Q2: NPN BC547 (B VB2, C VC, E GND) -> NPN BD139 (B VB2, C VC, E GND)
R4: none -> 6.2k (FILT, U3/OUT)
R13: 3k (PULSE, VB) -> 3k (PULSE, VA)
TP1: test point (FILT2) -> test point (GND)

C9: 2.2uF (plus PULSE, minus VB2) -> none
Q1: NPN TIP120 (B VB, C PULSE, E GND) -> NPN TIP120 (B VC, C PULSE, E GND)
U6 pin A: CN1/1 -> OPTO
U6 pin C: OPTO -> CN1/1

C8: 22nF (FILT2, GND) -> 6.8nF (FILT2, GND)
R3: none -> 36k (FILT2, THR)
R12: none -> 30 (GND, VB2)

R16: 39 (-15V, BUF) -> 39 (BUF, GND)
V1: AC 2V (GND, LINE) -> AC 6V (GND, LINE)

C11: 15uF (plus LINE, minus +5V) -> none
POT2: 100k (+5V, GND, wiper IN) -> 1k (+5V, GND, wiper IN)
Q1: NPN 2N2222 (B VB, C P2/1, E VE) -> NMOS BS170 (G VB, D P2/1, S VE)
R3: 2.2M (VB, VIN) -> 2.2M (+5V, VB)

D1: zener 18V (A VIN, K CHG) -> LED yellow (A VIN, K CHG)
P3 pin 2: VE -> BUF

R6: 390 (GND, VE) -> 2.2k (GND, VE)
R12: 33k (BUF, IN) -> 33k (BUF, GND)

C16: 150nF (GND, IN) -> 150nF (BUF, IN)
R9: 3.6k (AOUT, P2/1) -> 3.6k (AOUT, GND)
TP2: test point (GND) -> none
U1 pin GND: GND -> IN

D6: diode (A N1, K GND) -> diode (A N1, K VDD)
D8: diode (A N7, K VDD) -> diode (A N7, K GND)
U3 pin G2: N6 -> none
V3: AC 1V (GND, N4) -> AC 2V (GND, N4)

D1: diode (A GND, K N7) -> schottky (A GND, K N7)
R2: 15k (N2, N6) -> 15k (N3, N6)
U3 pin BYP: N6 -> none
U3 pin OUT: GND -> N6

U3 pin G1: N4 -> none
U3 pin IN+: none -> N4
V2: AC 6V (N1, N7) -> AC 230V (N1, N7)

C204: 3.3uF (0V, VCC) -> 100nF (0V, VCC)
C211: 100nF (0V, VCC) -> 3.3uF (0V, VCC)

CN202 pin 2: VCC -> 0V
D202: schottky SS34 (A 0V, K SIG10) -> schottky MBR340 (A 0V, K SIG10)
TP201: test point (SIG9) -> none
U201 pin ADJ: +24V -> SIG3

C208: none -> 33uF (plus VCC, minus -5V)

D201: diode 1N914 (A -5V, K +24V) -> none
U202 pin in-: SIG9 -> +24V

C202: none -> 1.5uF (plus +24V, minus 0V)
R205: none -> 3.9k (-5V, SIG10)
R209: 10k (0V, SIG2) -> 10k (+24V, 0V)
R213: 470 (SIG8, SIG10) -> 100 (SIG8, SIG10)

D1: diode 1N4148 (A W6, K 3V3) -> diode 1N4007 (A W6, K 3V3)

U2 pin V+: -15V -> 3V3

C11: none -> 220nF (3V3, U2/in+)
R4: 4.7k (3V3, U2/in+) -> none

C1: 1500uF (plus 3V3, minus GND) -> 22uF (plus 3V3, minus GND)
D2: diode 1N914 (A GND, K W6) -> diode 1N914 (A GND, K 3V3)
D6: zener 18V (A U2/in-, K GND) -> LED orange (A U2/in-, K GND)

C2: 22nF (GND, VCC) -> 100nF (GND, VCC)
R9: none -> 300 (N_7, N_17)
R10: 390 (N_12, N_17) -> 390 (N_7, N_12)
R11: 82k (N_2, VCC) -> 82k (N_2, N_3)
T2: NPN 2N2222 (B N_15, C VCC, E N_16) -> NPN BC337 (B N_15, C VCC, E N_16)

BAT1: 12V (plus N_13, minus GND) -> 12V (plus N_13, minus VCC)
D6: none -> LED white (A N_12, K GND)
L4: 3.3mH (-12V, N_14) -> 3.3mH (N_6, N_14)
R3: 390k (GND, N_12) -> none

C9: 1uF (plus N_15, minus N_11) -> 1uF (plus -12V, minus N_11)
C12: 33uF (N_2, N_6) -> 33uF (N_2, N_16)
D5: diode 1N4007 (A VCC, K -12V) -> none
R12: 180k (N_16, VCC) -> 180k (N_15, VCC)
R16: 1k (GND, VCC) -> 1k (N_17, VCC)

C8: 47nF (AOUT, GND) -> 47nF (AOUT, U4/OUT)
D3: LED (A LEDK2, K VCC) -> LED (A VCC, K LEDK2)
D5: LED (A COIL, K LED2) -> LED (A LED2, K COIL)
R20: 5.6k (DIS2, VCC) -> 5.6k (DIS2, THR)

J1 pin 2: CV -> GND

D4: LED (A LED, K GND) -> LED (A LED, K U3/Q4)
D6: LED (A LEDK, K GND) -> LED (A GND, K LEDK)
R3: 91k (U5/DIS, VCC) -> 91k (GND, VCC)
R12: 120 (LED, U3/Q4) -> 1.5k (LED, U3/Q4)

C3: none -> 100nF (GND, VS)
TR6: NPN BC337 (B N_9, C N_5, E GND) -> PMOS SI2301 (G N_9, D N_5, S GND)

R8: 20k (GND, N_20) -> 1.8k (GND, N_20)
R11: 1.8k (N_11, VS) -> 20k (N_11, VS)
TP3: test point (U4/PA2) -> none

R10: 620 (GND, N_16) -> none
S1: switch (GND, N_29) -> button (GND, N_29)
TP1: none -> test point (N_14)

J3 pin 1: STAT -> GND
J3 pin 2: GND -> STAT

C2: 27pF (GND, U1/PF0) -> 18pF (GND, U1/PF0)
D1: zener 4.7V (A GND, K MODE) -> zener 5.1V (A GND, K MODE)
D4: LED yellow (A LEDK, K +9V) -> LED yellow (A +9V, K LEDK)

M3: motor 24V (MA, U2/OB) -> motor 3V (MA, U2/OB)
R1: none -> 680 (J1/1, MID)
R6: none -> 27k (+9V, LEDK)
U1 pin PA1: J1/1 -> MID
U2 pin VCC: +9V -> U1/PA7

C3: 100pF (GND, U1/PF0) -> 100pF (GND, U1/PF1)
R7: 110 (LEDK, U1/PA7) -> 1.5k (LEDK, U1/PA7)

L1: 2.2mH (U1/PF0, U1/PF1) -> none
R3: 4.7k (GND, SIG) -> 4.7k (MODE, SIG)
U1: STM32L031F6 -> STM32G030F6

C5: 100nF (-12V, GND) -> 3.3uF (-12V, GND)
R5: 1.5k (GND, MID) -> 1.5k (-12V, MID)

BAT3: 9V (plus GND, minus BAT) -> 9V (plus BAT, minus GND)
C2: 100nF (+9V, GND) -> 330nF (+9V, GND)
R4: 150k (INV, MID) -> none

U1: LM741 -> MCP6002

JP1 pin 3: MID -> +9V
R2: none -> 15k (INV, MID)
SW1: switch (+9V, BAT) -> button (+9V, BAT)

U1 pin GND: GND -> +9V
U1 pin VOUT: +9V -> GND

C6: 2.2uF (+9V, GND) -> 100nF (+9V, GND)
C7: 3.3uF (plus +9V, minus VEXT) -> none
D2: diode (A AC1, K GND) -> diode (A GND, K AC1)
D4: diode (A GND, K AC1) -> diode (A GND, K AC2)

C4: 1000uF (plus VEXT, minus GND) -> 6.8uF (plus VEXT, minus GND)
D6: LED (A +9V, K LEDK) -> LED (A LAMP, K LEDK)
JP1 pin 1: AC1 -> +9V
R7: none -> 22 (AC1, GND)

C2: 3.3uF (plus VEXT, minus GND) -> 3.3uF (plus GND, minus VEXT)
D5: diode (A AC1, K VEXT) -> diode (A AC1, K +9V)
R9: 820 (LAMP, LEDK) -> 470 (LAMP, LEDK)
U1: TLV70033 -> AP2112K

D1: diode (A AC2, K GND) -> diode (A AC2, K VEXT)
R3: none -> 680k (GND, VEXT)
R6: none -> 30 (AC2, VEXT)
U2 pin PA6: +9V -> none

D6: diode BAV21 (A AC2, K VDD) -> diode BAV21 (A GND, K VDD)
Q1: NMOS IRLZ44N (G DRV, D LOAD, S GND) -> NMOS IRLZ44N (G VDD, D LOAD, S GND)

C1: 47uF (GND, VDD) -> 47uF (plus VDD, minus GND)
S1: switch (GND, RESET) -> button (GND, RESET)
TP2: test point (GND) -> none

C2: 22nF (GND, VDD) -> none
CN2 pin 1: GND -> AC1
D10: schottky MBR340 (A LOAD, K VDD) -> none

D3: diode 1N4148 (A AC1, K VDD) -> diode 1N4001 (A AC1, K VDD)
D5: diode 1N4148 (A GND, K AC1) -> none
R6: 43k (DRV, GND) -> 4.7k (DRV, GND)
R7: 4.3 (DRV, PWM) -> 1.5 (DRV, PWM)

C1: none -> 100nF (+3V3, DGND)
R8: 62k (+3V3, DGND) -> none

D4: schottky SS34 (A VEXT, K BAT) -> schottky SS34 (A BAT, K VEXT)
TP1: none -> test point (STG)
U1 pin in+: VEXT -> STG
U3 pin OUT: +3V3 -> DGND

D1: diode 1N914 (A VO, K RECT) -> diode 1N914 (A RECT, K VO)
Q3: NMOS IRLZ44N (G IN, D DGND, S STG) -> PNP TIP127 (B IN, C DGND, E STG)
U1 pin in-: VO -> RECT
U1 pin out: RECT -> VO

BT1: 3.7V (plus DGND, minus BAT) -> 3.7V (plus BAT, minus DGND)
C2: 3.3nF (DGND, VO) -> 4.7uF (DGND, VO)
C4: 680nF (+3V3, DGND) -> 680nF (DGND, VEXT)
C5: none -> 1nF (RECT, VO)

-*-*-

What to work on
Your answer must be the lines from the one containing "U1 pin in-: VO -> RECT" through the last line of the entries, copied exactly, with no other lines.

Output for this task
U1 pin in-: VO -> RECT
U1 pin out: RECT -> VO

BT1: 3.7V (plus DGND, minus BAT) -> 3.7V (plus BAT, minus DGND)
C2: 3.3nF (DGND, VO) -> 4.7uF (DGND, VO)
C4: 680nF (+3V3, DGND) -> 680nF (DGND, VEXT)
C5: none -> 1nF (RECT, VO)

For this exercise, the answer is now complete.